Entries taken from a collection:
____________________
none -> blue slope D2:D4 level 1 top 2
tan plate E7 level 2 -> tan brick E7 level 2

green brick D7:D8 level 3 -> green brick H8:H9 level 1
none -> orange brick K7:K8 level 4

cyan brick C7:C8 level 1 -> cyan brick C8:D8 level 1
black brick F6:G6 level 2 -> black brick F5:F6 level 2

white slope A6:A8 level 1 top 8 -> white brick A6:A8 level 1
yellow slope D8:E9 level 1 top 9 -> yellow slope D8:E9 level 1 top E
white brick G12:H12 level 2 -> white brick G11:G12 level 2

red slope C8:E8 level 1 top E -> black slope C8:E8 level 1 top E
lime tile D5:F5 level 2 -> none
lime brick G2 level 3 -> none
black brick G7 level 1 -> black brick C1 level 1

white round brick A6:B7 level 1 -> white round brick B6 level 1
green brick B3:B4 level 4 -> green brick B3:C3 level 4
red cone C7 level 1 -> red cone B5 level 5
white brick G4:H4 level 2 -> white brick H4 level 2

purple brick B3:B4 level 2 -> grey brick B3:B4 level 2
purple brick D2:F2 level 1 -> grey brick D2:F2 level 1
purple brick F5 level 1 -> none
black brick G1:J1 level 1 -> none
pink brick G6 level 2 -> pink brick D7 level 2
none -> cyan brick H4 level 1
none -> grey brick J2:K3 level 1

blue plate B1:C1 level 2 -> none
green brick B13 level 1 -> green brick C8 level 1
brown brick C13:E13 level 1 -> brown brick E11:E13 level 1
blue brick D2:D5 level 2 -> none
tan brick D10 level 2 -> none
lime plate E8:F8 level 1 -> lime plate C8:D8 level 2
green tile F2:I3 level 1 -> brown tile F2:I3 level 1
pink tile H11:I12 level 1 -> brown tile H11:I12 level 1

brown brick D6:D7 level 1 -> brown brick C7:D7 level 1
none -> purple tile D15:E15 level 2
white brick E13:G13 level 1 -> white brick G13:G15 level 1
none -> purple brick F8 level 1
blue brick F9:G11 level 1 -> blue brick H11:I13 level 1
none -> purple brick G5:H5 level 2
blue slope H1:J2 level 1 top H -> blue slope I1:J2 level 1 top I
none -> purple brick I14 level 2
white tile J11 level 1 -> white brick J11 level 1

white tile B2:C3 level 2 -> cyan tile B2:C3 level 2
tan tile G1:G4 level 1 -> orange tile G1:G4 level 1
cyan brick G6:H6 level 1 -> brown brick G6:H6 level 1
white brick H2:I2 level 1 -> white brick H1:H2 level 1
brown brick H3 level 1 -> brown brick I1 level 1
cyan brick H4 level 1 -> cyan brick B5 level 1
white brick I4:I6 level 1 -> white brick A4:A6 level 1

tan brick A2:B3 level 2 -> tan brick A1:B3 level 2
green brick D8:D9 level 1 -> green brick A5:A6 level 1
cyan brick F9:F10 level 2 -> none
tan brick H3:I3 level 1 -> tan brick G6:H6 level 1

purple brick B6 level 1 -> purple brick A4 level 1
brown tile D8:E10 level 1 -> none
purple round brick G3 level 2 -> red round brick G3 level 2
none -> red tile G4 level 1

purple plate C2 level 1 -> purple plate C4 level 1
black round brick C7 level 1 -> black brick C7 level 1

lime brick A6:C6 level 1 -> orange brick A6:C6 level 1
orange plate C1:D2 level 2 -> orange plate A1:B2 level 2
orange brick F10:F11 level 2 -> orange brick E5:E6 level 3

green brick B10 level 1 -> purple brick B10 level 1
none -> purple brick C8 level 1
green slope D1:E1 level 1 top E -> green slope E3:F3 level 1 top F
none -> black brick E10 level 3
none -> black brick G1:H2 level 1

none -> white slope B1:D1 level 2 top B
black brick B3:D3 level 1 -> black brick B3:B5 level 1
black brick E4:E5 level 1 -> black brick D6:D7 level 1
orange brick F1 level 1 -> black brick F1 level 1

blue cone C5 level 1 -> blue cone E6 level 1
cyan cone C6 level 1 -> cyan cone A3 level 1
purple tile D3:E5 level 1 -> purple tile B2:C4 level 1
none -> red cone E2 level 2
____________________
EXERCISE PROMPT: Would you copy all lines in the records where the string "plate" appears?

ANSWER BELOW:
tan plate E7 level 2 -> tan brick E7 level 2
blue plate B1:C1 level 2 -> none
lime plate E8:F8 level 1 -> lime plate C8:D8 level 2
purple plate C2 level 1 -> purple plate C4 level 1
orange plate C1:D2 level 2 -> orange plate A1:B2 level 2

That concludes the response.